### BRIEF
Please locate each of the lines below that contains the string "kern", matching case exactly, and copy those lines out.

[Excerpt from a dataset]
****

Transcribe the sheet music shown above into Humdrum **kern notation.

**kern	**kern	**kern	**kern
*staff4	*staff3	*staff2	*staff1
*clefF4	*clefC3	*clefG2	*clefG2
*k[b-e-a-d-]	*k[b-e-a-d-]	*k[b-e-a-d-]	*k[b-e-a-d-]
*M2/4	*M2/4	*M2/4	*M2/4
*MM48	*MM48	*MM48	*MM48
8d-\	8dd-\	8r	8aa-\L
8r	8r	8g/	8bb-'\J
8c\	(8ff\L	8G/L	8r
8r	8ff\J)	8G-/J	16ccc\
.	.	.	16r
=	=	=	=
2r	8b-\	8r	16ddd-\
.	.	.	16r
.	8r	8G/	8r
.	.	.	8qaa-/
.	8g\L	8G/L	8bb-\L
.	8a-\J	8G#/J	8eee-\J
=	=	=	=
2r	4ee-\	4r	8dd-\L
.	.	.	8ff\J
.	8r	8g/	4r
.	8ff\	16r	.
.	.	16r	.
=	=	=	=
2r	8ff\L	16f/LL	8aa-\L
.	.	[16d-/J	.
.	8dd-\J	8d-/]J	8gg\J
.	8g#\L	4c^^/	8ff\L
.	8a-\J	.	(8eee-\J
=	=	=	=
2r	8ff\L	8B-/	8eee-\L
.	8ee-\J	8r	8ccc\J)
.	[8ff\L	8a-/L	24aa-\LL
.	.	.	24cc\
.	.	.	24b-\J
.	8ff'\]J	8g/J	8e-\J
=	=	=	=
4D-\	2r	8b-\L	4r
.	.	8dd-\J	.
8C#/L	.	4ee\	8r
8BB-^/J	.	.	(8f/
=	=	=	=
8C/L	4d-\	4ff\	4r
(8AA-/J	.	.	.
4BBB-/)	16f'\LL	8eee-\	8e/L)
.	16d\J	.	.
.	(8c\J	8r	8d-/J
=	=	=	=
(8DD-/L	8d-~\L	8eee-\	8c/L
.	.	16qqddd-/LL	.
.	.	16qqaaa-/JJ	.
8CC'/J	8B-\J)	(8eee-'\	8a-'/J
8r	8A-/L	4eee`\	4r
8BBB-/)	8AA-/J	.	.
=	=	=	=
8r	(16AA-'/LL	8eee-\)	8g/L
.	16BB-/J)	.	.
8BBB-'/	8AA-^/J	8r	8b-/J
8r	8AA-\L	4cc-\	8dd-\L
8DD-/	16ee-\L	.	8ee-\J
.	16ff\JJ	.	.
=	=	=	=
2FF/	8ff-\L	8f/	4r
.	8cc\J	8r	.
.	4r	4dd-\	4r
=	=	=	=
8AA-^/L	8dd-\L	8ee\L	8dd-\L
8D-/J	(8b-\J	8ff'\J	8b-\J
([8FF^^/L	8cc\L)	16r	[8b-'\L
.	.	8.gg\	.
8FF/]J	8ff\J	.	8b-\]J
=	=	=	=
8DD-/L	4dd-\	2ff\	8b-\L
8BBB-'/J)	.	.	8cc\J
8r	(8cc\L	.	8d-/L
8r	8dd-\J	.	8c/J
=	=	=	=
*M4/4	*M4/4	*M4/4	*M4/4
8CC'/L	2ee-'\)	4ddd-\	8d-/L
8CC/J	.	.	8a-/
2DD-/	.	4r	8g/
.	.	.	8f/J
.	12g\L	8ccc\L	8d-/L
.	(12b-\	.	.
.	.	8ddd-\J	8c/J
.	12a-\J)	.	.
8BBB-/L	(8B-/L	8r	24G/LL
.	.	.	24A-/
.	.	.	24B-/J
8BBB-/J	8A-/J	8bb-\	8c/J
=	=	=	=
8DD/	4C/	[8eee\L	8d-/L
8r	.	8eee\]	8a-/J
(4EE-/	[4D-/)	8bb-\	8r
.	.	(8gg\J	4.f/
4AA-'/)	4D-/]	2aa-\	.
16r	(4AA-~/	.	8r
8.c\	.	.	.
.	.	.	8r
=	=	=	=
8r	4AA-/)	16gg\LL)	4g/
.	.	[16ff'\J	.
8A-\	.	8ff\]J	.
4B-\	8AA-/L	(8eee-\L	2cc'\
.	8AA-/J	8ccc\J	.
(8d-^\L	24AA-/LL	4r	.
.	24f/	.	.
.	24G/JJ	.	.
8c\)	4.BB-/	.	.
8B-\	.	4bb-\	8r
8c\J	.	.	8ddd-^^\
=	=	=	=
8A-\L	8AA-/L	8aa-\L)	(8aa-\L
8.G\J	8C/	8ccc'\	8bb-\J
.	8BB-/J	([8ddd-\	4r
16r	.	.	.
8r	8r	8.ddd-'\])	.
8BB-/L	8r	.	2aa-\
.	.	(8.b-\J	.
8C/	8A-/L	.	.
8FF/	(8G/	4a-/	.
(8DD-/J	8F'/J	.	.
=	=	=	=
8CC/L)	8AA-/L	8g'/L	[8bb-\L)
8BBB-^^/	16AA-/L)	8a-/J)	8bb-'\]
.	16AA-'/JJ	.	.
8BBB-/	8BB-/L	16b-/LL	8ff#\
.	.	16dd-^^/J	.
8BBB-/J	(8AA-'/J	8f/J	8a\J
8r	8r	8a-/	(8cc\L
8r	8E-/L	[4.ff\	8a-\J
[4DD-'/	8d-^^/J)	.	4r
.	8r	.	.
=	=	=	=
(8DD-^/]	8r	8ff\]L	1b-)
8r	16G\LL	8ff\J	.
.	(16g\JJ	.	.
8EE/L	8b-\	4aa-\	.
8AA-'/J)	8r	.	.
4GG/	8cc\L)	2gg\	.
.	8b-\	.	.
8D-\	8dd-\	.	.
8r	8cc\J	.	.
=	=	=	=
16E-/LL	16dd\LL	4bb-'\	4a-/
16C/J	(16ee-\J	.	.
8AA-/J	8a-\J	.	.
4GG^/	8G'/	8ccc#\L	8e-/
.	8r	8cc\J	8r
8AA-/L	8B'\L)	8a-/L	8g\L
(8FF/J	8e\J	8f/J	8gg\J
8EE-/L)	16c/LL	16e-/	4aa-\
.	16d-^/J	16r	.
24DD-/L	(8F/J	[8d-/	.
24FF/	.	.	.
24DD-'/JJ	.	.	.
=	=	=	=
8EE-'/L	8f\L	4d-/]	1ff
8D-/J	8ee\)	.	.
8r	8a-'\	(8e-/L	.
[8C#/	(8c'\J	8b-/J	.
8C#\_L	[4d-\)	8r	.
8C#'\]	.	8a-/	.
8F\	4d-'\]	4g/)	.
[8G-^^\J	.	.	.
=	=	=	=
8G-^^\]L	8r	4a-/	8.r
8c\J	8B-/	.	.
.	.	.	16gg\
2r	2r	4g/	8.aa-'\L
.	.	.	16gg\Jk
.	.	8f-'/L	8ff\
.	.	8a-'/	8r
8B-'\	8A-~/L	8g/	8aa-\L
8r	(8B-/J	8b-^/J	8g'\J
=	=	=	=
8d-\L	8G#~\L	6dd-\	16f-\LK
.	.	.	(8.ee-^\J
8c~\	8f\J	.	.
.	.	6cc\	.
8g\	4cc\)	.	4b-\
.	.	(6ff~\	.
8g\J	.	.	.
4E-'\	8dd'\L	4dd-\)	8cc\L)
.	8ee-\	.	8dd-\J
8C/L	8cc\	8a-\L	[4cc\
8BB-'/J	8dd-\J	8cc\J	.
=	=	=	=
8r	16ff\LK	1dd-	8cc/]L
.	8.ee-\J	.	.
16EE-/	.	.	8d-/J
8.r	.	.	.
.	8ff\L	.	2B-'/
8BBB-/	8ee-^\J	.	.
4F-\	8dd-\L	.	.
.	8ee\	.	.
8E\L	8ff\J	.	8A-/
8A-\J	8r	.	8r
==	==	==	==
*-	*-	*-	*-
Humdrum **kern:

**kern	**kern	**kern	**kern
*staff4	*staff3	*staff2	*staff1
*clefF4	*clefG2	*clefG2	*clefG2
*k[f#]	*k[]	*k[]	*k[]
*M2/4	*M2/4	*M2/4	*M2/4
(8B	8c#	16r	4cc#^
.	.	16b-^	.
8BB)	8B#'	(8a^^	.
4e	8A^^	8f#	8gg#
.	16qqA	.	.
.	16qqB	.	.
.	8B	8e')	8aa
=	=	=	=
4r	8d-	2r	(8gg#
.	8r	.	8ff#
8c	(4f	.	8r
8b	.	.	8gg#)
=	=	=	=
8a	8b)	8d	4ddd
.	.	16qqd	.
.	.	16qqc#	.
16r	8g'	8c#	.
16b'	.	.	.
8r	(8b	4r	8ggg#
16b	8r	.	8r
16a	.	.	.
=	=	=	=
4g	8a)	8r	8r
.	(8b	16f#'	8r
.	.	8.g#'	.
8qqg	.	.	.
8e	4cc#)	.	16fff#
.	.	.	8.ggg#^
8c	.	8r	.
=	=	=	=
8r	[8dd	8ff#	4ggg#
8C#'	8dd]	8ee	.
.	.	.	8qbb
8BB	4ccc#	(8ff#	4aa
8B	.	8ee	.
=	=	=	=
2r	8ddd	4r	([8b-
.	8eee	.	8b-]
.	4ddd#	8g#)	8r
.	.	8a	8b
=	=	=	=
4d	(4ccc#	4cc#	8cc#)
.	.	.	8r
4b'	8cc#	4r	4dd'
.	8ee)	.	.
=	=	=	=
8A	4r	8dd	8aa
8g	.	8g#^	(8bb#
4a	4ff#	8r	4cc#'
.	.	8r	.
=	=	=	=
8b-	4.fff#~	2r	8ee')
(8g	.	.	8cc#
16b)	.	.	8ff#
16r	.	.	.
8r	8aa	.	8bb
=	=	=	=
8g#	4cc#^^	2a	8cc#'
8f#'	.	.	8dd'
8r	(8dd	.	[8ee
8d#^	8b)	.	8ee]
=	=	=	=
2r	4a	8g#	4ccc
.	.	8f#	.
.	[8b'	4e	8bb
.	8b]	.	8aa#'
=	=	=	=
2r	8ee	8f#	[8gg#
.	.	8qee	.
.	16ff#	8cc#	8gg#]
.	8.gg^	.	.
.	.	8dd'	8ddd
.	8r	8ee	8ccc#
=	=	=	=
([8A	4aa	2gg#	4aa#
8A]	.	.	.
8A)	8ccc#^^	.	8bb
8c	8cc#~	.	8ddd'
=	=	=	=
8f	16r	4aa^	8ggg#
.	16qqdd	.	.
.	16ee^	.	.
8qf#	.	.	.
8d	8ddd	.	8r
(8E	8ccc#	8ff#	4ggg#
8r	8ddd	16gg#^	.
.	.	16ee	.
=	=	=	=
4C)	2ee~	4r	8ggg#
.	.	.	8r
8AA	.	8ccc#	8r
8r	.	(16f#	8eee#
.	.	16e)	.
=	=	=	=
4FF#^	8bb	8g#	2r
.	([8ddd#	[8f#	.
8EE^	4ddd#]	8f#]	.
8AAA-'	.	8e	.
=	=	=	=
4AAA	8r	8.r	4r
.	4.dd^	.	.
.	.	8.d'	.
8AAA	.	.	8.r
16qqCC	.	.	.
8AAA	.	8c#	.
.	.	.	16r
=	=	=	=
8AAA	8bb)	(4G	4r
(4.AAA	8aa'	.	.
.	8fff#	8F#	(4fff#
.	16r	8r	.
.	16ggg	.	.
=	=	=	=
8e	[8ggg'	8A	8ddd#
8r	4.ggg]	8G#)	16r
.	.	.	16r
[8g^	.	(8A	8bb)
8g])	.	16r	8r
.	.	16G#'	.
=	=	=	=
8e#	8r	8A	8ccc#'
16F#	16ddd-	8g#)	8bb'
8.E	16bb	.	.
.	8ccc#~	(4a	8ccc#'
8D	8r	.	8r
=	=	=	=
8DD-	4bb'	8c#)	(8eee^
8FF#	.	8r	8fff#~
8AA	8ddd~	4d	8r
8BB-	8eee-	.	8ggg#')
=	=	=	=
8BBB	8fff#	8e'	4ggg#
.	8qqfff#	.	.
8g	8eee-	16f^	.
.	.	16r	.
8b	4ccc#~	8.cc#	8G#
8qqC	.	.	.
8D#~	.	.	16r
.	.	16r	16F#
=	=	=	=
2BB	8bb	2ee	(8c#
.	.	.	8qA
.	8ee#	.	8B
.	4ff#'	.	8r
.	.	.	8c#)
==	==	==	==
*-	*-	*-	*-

****

### ANSWER IN FULL
Transcribe the sheet music shown above into Humdrum **kern notation.
**kern	**kern	**kern	**kern
Humdrum **kern:
**kern	**kern	**kern	**kern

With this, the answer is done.